» **Extracted material**
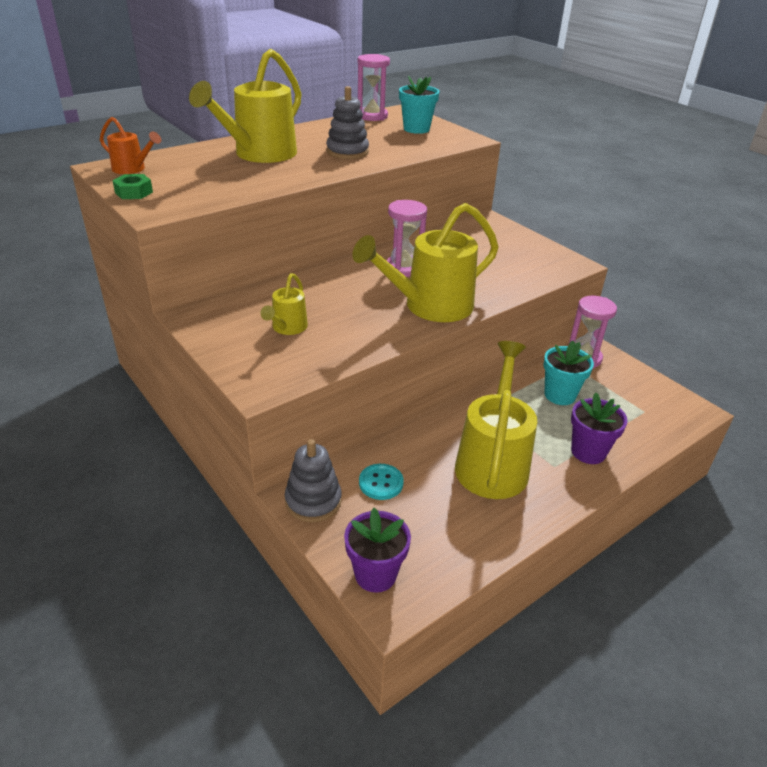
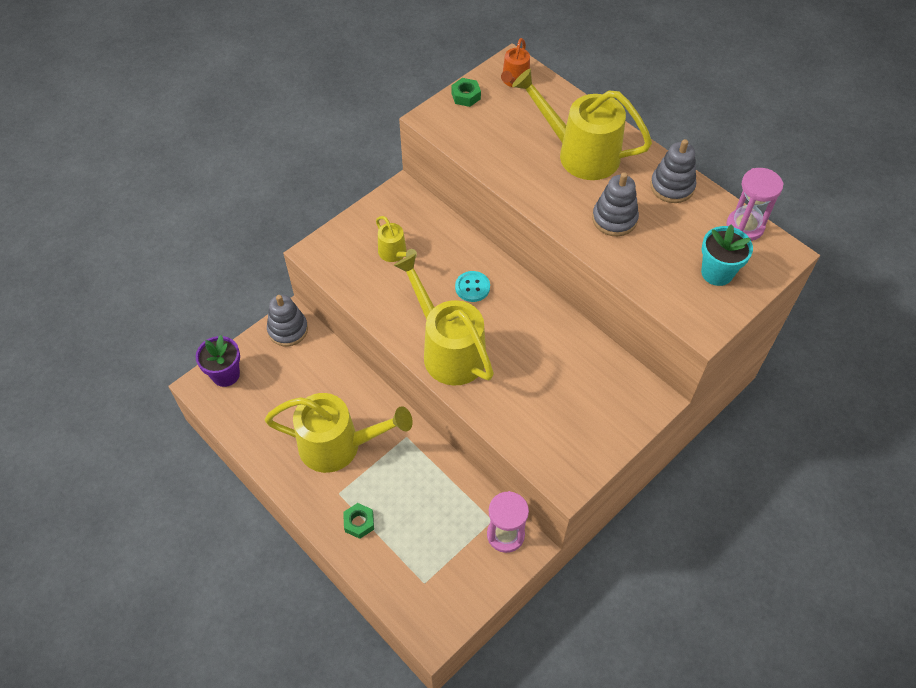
camera: 85 degrees right, 20 degrees up
(287, 328) = (395, 254): yellow watering can -> yellow watering can turned 135 degrees counterclockwise
(319, 130) = (672, 186): none -> grey stacking toy
(381, 483) = (309, 369): turquoise button -> turquoise button (472, 287)
(404, 268) = (516, 324): pink hourglass -> none
(560, 395) = (437, 505): turquoise flower pot -> none
(588, 452) = (359, 522): purple flower pot -> green nut

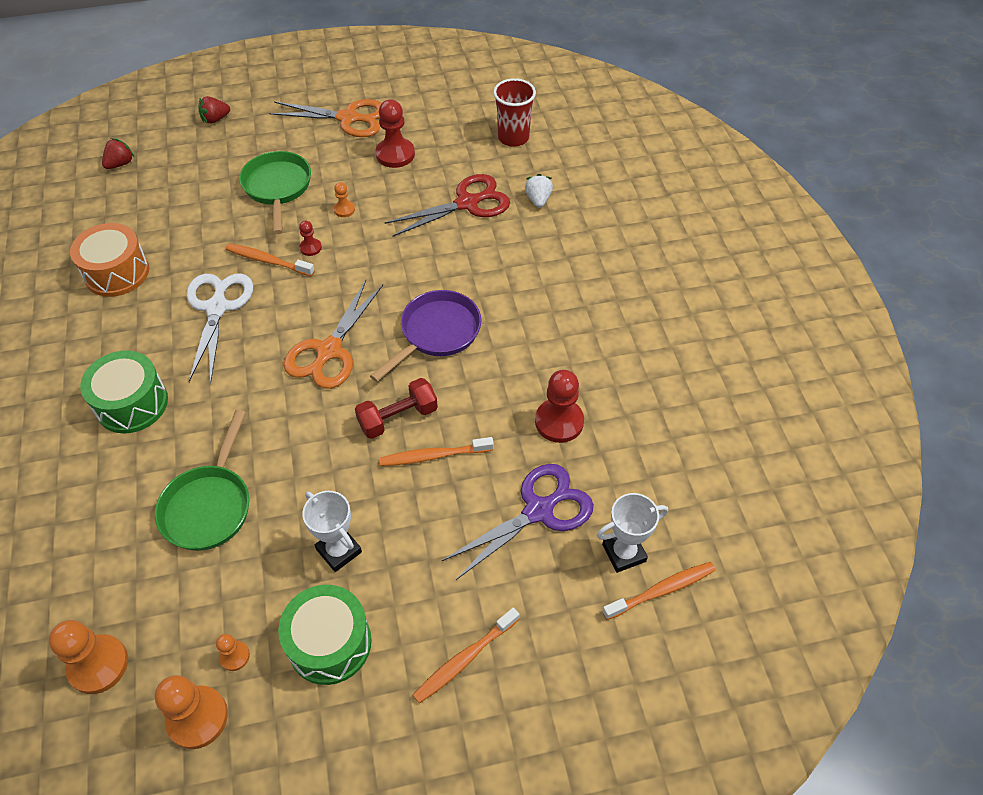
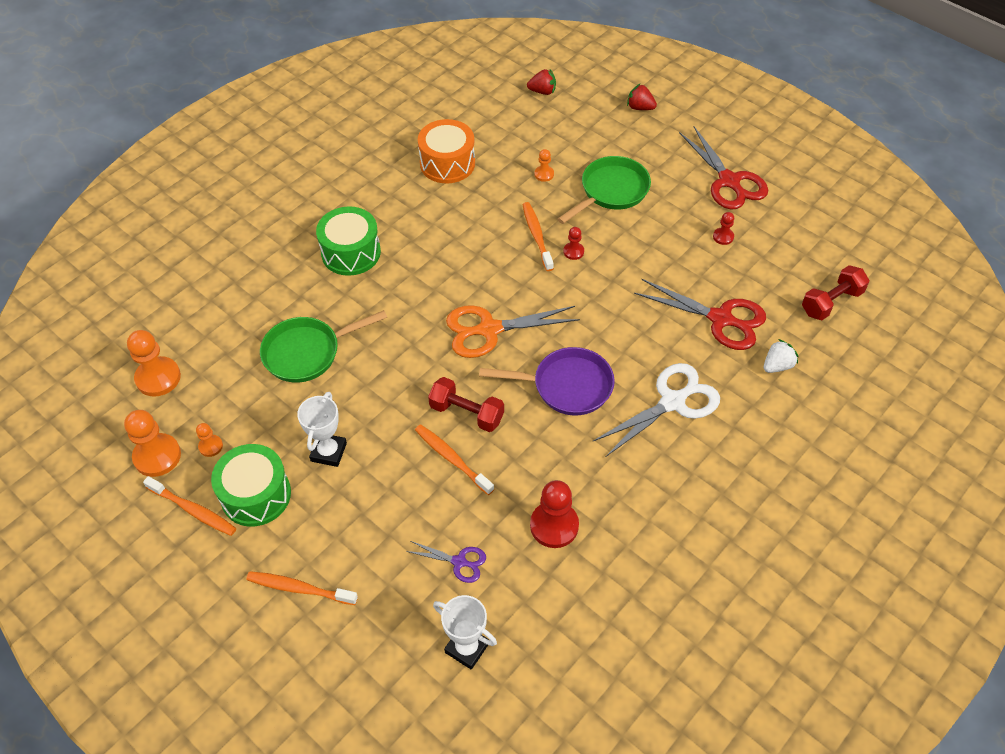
camera: 55 degrees right, 0 degrees up
(217, 307) = (468, 238): white scissors -> white scissors (673, 402)
(344, 209) = (631, 245): orange pawn -> orange pawn (544, 174)
(348, 118) = (729, 181): orange scissors -> red scissors
(395, 154) = (723, 237): red pawn -> red pawn, size x0.51
(513, 138) = (831, 302): red cup -> red dumbbell
(539, 510) = (459, 562): purple scissors -> purple scissors, size x0.52
(661, 590) = (453, 697): orange toothbrush -> orange toothbrush (193, 510)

» **The problem**
Could you transcribe all of the data exactly and omit the pictures?

» **Reply to the task**
camera: 85 degrees right, 20 degrees up
(287, 328) = (395, 254): yellow watering can -> yellow watering can turned 135 degrees counterclockwise
(319, 130) = (672, 186): none -> grey stacking toy
(381, 483) = (309, 369): turquoise button -> turquoise button (472, 287)
(404, 268) = (516, 324): pink hourglass -> none
(560, 395) = (437, 505): turquoise flower pot -> none
(588, 452) = (359, 522): purple flower pot -> green nut

camera: 55 degrees right, 0 degrees up
(217, 307) = (468, 238): white scissors -> white scissors (673, 402)
(344, 209) = (631, 245): orange pawn -> orange pawn (544, 174)
(348, 118) = (729, 181): orange scissors -> red scissors
(395, 154) = (723, 237): red pawn -> red pawn, size x0.51
(513, 138) = (831, 302): red cup -> red dumbbell
(539, 510) = (459, 562): purple scissors -> purple scissors, size x0.52
(661, 590) = (453, 697): orange toothbrush -> orange toothbrush (193, 510)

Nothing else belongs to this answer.